[Object frequency data]

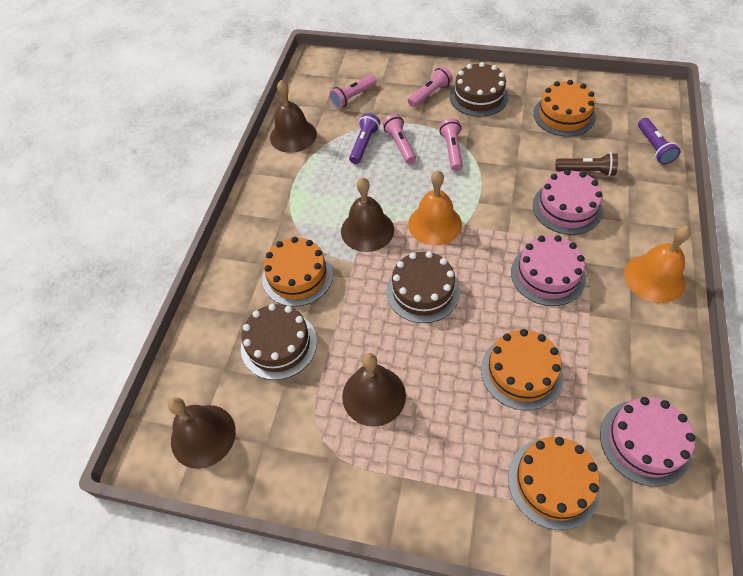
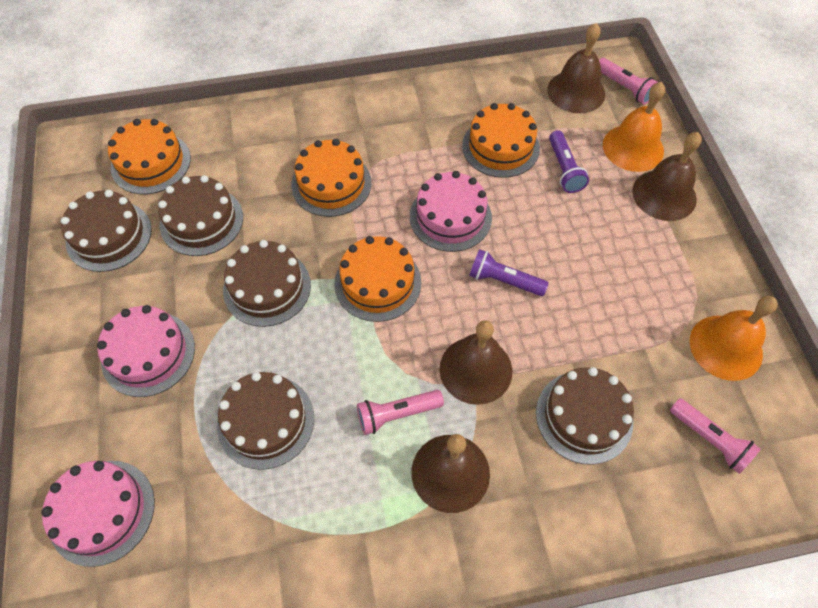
brown cake: 3 -> 5
brown flashlight: 1 -> 0
pink flashlight: 4 -> 3

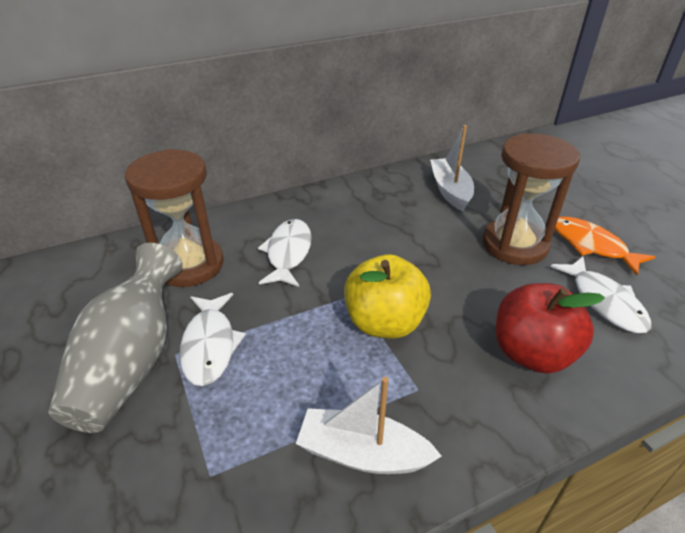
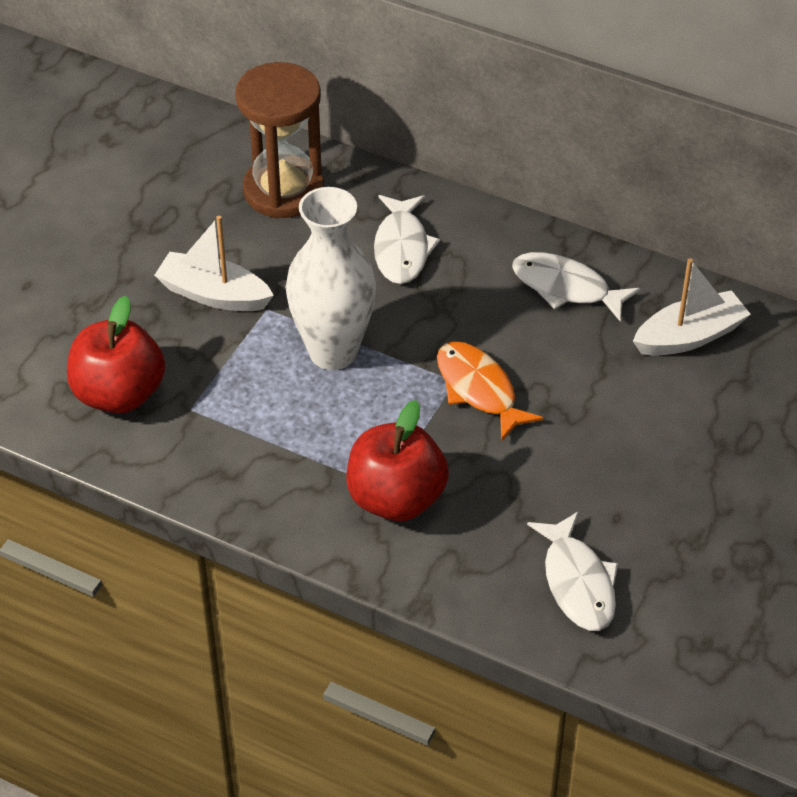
brown hourglass: 2 -> 1
grey vase: 1 -> 0
red apple: 1 -> 2
white vase: 0 -> 1
yellow apple: 1 -> 0

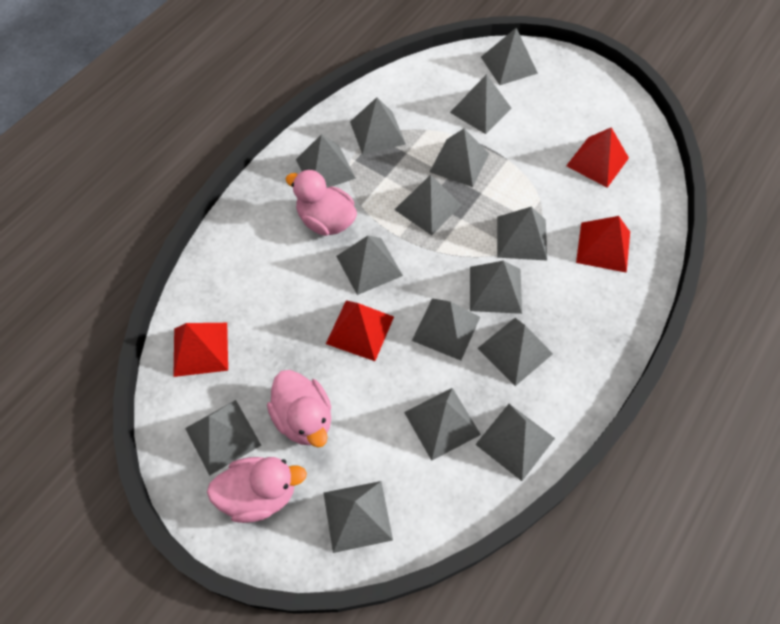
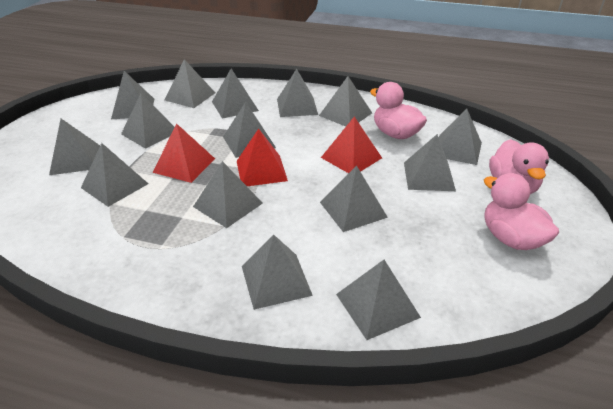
red pyramid: 4 -> 3

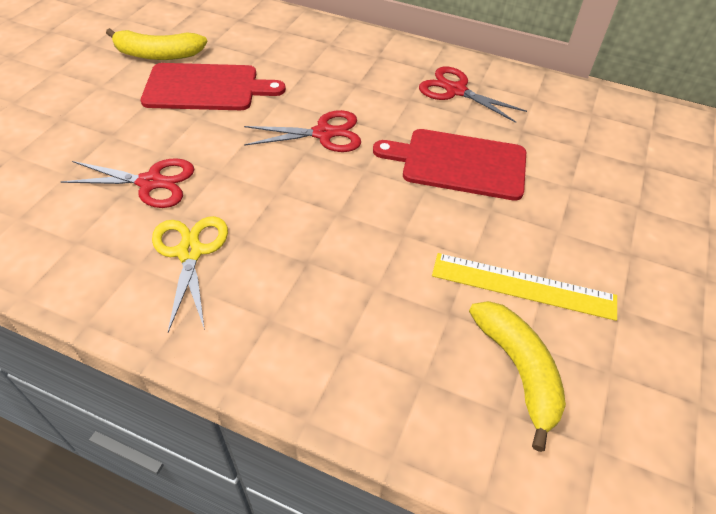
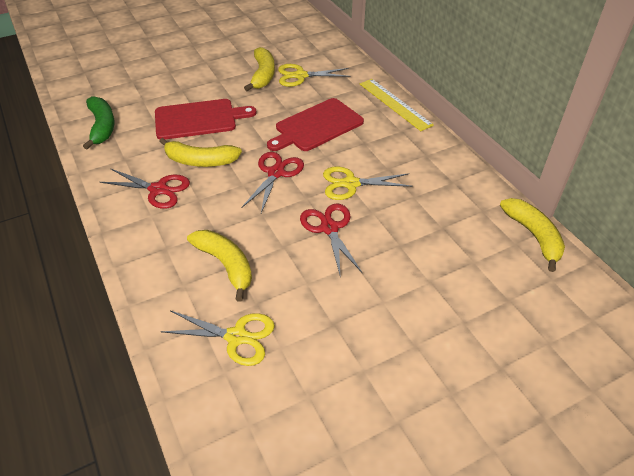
green banana: 0 -> 1
yellow banana: 2 -> 4
yellow scissors: 1 -> 3

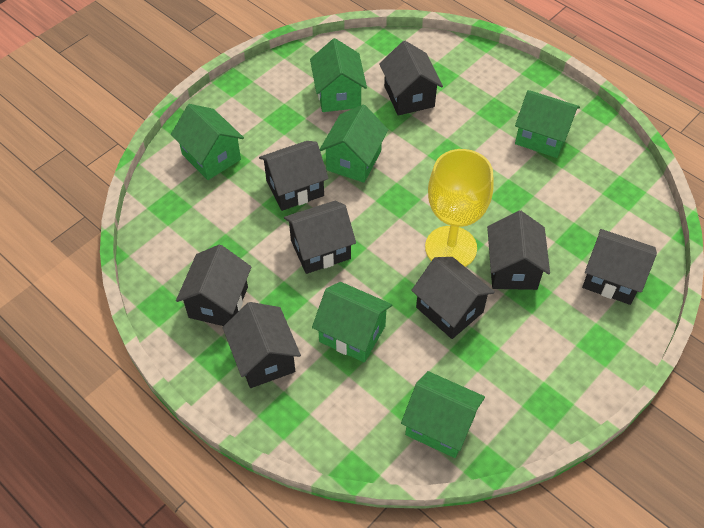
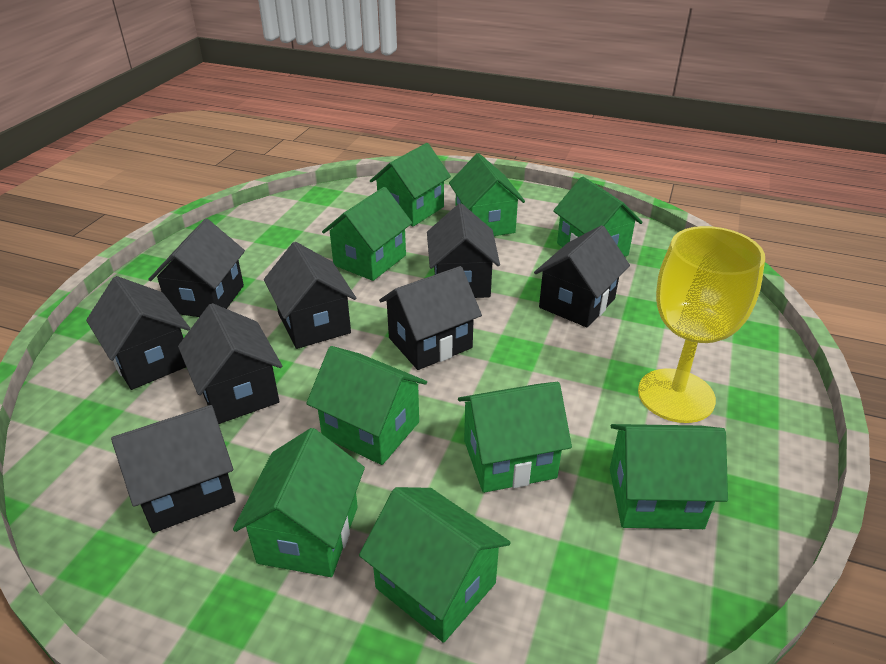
green house: 6 -> 9

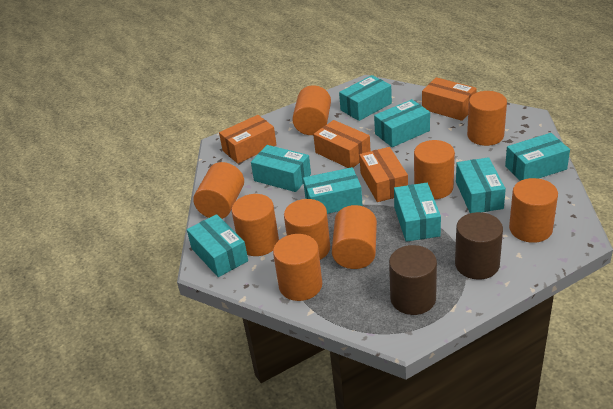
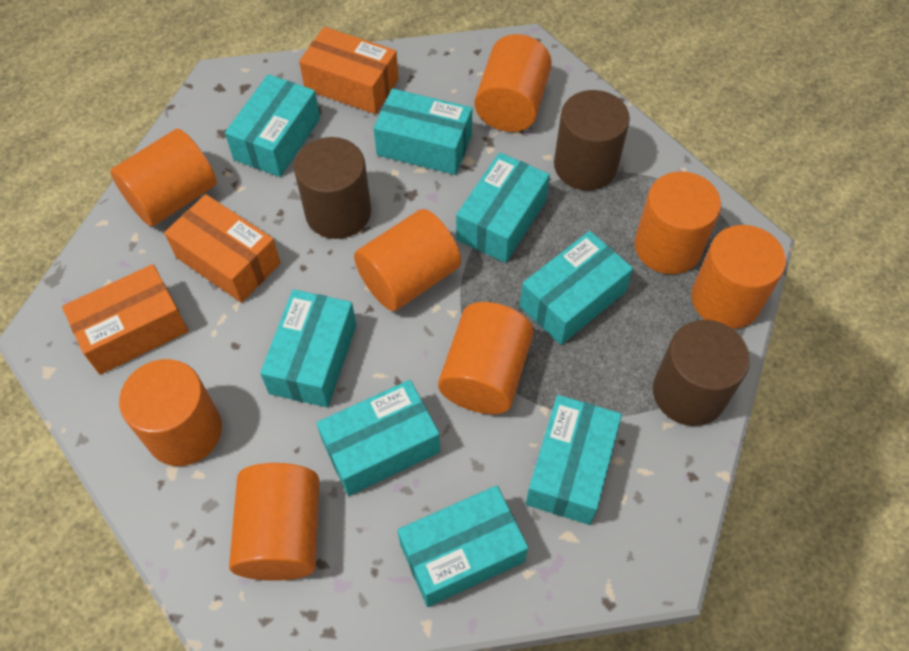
brown cylinder: 2 -> 3
orange box: 4 -> 3
orange cylinder: 9 -> 8

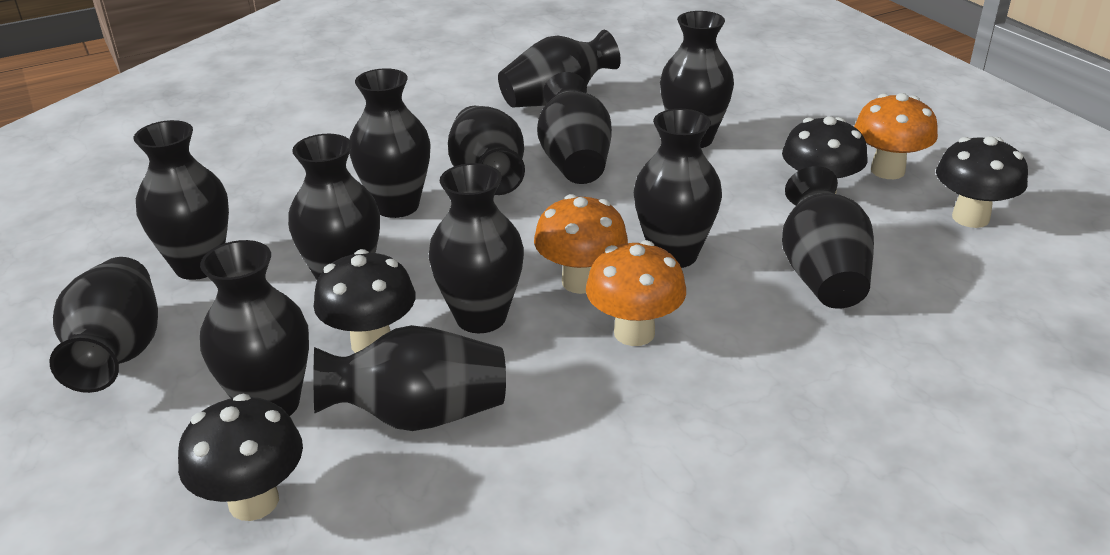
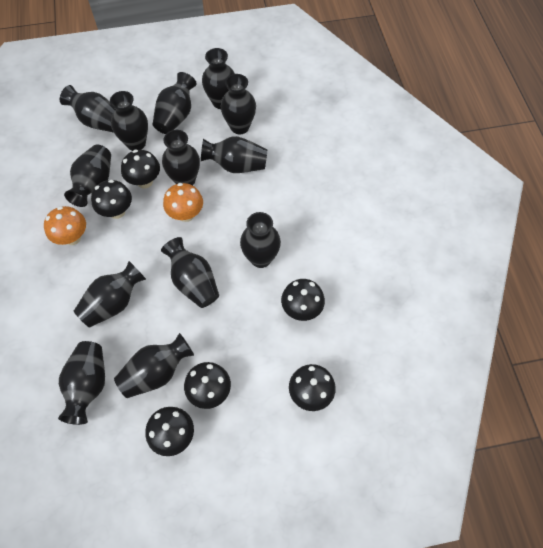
black mushroom: 4 -> 6
orange mushroom: 3 -> 2

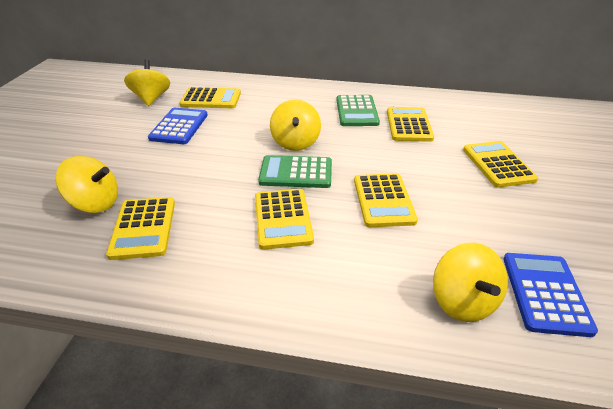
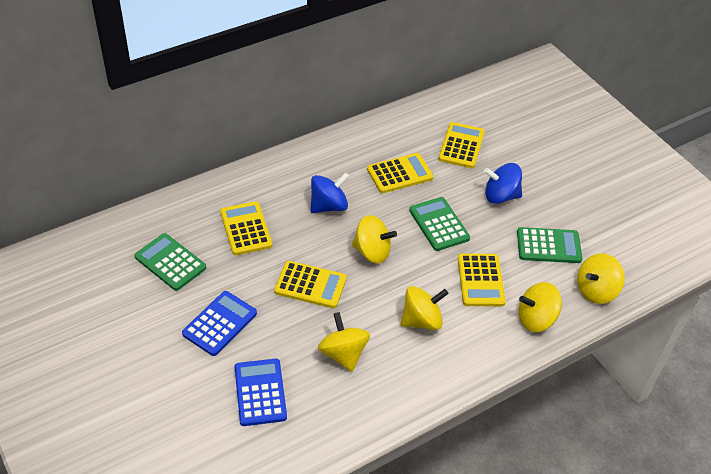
blue spinning top: 0 -> 2
green calculator: 2 -> 3
yellow calculator: 6 -> 5
yellow spinning top: 4 -> 5

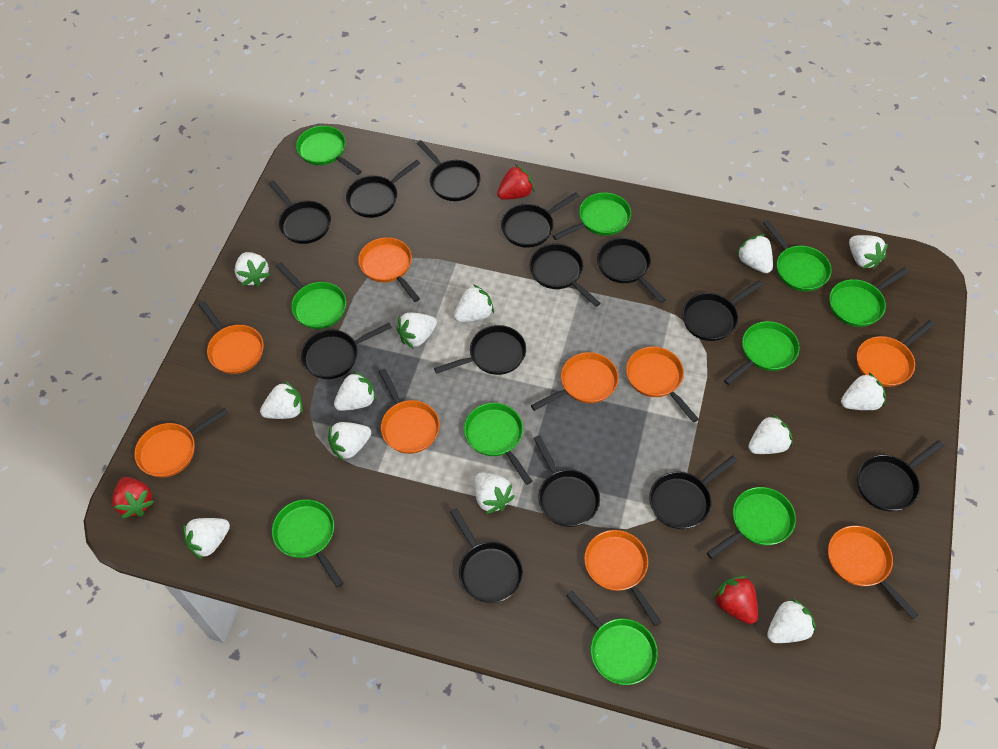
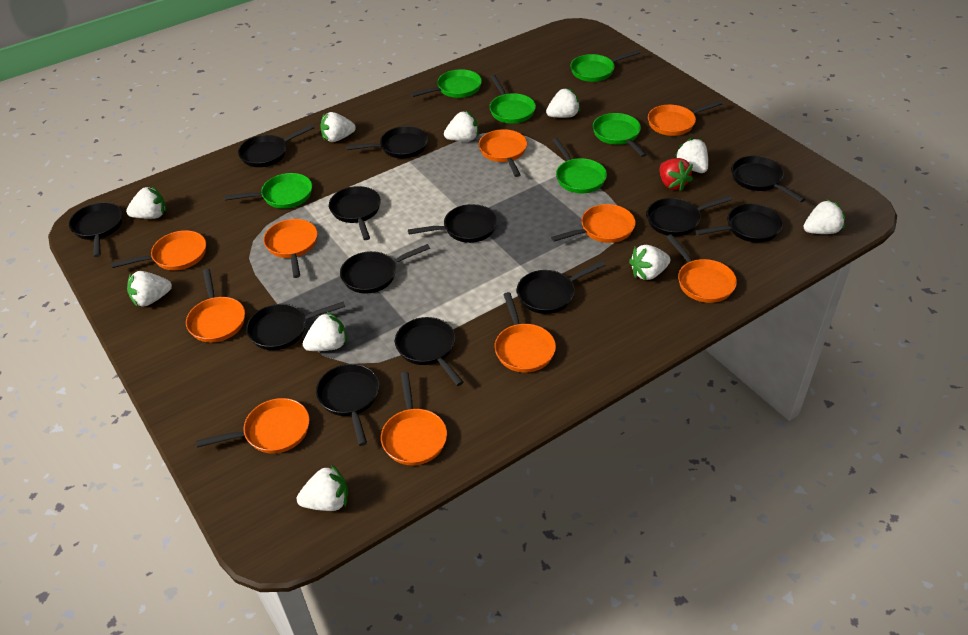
green pan: 10 -> 6
orange pan: 9 -> 10
red strawberry: 3 -> 1
white strawberry: 13 -> 10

= Written task =
Please retype the lines from the one that contains "pink flashlight: 4 -> 3" to the final line of the records, both included, exactly as written and without any pictures.

= Answer area =
pink flashlight: 4 -> 3

brown hourglass: 2 -> 1
grey vase: 1 -> 0
red apple: 1 -> 2
white vase: 0 -> 1
yellow apple: 1 -> 0

red pyramid: 4 -> 3

green banana: 0 -> 1
yellow banana: 2 -> 4
yellow scissors: 1 -> 3

green house: 6 -> 9

brown cylinder: 2 -> 3
orange box: 4 -> 3
orange cylinder: 9 -> 8

black mushroom: 4 -> 6
orange mushroom: 3 -> 2

blue spinning top: 0 -> 2
green calculator: 2 -> 3
yellow calculator: 6 -> 5
yellow spinning top: 4 -> 5

green pan: 10 -> 6
orange pan: 9 -> 10
red strawberry: 3 -> 1
white strawberry: 13 -> 10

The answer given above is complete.